### Requirement:
Return every line from the records below with the string "Mail".

[Collected data]
*** Begin section ***
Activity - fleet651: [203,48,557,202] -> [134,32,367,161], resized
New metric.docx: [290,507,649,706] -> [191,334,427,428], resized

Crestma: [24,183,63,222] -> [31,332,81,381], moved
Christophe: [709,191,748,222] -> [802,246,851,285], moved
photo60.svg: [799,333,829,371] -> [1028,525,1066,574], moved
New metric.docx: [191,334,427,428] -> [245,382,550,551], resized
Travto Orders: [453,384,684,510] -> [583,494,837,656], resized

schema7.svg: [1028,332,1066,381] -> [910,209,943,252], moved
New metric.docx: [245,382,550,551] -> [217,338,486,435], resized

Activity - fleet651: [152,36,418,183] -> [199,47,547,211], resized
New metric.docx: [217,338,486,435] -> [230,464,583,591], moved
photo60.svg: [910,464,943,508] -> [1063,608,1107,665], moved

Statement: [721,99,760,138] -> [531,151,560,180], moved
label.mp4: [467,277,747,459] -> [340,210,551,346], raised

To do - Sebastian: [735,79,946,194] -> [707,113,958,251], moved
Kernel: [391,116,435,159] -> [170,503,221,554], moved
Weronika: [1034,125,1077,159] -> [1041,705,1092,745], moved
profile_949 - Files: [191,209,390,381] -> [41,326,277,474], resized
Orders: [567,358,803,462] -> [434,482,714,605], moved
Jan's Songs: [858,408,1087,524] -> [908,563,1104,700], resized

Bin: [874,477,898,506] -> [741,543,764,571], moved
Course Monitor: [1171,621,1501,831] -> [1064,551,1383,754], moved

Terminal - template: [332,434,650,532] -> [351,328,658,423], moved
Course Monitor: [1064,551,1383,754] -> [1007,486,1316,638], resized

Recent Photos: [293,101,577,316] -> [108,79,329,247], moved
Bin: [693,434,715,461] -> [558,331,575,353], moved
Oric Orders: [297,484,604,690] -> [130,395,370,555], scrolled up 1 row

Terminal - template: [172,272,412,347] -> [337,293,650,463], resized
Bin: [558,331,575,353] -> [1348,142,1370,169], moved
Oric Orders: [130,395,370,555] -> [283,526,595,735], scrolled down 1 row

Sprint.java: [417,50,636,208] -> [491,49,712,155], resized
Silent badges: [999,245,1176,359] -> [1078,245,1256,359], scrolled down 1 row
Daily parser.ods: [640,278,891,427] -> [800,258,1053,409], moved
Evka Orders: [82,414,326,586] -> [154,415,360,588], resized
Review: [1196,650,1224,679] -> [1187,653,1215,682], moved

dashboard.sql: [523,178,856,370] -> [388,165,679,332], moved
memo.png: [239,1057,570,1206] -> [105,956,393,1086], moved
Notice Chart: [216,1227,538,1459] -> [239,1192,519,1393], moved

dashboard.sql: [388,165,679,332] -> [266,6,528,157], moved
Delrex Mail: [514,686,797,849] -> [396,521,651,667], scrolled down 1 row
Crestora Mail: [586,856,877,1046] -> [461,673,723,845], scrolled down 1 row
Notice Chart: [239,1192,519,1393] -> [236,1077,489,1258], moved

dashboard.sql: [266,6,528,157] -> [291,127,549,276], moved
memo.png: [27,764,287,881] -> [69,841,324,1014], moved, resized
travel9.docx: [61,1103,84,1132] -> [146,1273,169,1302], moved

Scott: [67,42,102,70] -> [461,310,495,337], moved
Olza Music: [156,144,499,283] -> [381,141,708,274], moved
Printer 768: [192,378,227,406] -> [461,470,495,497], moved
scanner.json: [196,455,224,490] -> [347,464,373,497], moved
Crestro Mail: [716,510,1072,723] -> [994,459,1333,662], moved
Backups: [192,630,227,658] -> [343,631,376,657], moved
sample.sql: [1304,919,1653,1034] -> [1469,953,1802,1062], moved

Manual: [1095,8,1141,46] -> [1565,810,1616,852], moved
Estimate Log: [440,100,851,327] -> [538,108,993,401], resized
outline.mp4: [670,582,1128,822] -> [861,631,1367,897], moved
*** End section ***
### Result for this exercise:
Delrex Mail: [514,686,797,849] -> [396,521,651,667], scrolled down 1 row
Crestora Mail: [586,856,877,1046] -> [461,673,723,845], scrolled down 1 row
Crestro Mail: [716,510,1072,723] -> [994,459,1333,662], moved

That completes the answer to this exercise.